Every line of the data below is to be duplicated exactly, pictures excepted.
*** Data shown Section Begins ***
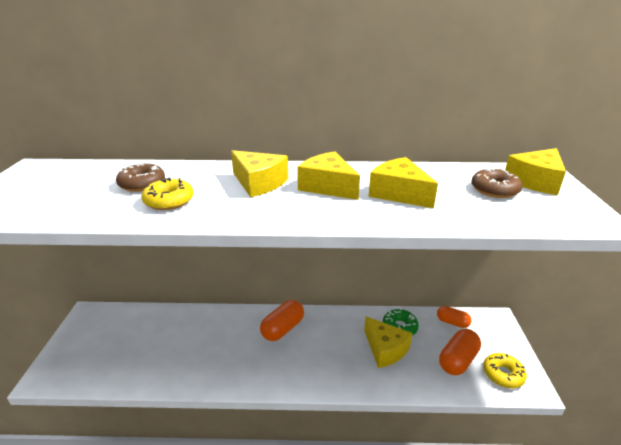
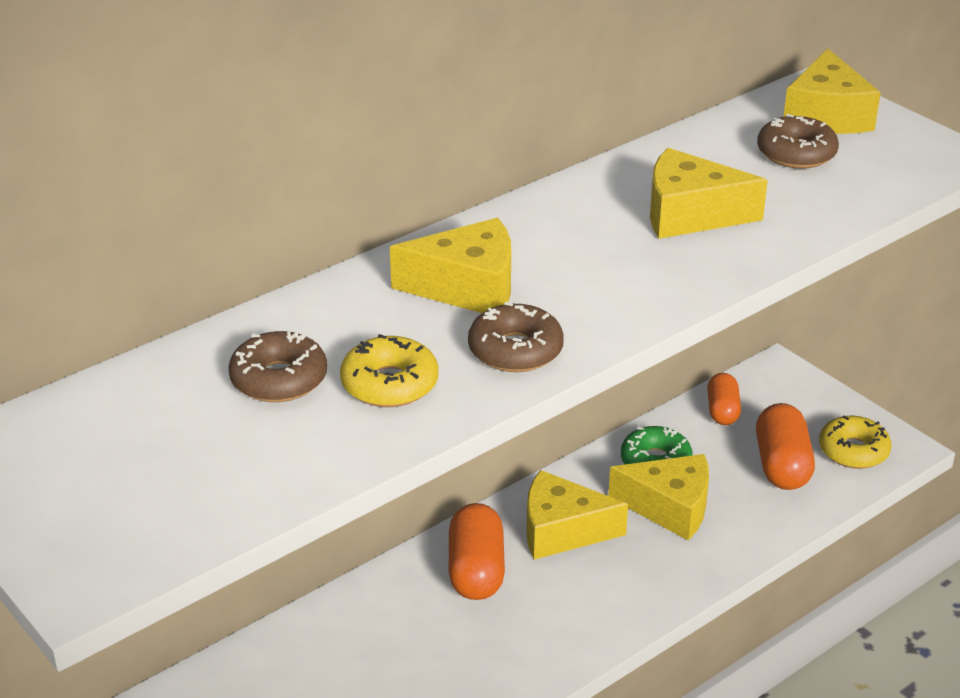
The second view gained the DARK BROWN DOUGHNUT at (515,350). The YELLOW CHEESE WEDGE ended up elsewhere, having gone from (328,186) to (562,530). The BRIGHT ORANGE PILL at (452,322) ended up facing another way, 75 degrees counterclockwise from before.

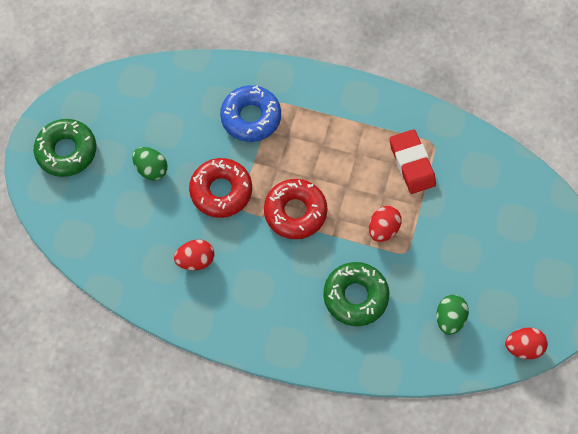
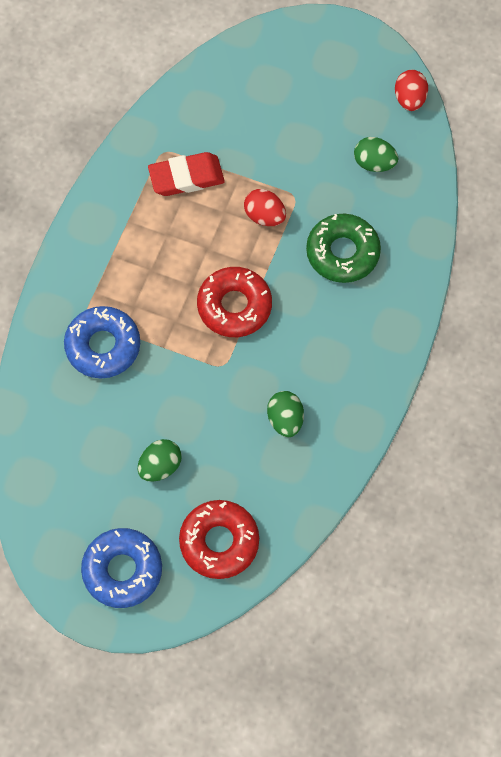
What was the EMERALD DOUGHNUT at (67,151) turned into the COBALT DOUGHNUT at (122,570). The CRIMSON DOUGHNUT ended up elsewhere, having gone from (221,191) to (219,542). What was the CRIMSON EGG SHAPE at (196,260) turned into the EMERALD EGG SHAPE at (285,420).

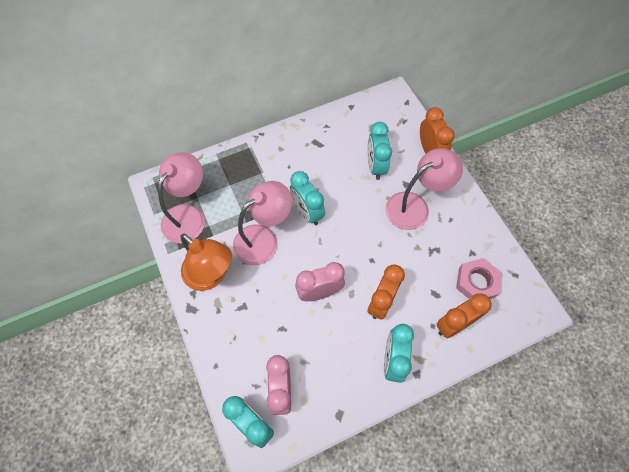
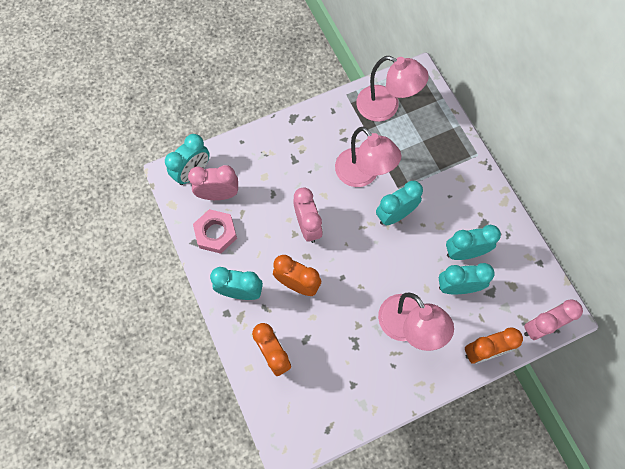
The ROSY HEX NUT ended up elsewhere, having gone from (476,282) to (216,233). The second view gained the TEAL BEDSIDE CLOCK at (464,252). The second view gained the ROSY BEDSIDE CLOCK at (540,326). The second view lost the BRIGHT ORANGE LAMP at (211,276).

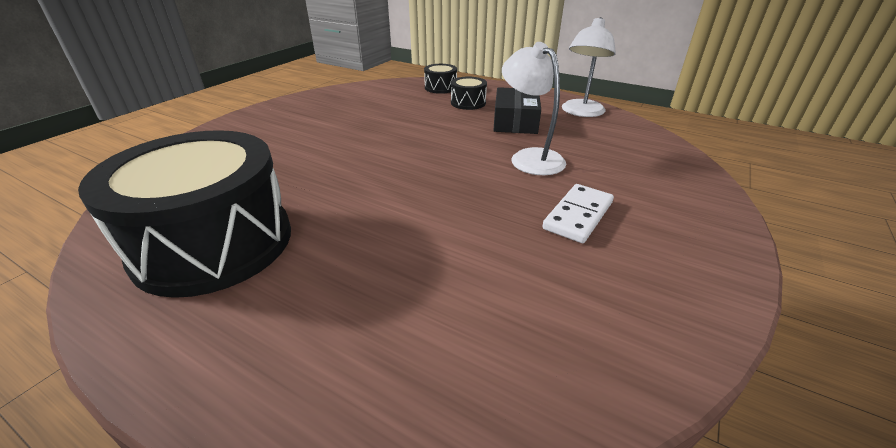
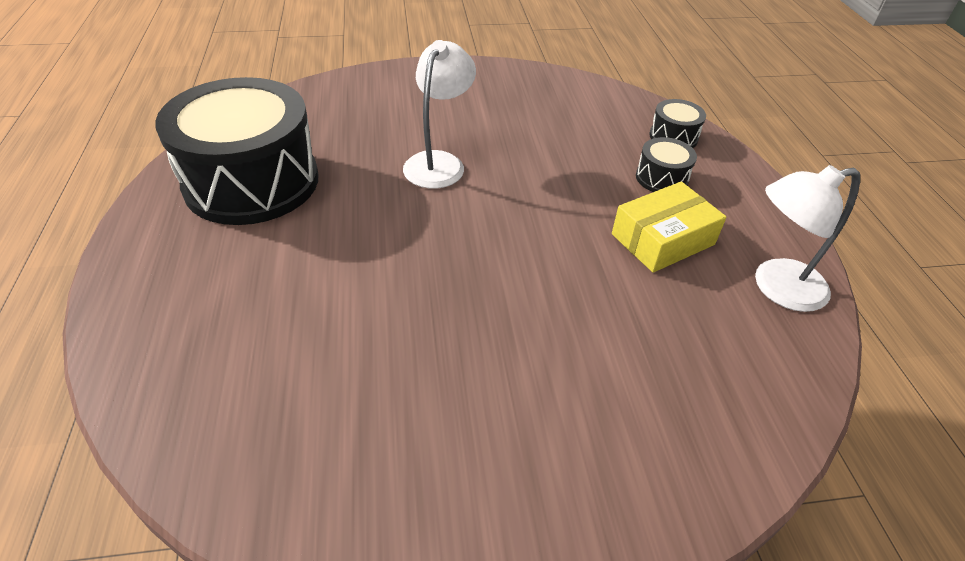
The PURE WHITE LAMP ended up elsewhere, having gone from (530,157) to (439,162). What was the JET-BLACK BOX at (515,121) turned into the YELLOW BOX at (663,239). The second view lost the PURE WHITE DOMINO at (578,216).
*** Data shown Section Ends ***
▶ _Answer space_
The second view gained the DARK BROWN DOUGHNUT at (515,350). The YELLOW CHEESE WEDGE ended up elsewhere, having gone from (328,186) to (562,530). The BRIGHT ORANGE PILL at (452,322) ended up facing another way, 75 degrees counterclockwise from before.

What was the EMERALD DOUGHNUT at (67,151) turned into the COBALT DOUGHNUT at (122,570). The CRIMSON DOUGHNUT ended up elsewhere, having gone from (221,191) to (219,542). What was the CRIMSON EGG SHAPE at (196,260) turned into the EMERALD EGG SHAPE at (285,420).

The ROSY HEX NUT ended up elsewhere, having gone from (476,282) to (216,233). The second view gained the TEAL BEDSIDE CLOCK at (464,252). The second view gained the ROSY BEDSIDE CLOCK at (540,326). The second view lost the BRIGHT ORANGE LAMP at (211,276).

The PURE WHITE LAMP ended up elsewhere, having gone from (530,157) to (439,162). What was the JET-BLACK BOX at (515,121) turned into the YELLOW BOX at (663,239). The second view lost the PURE WHITE DOMINO at (578,216).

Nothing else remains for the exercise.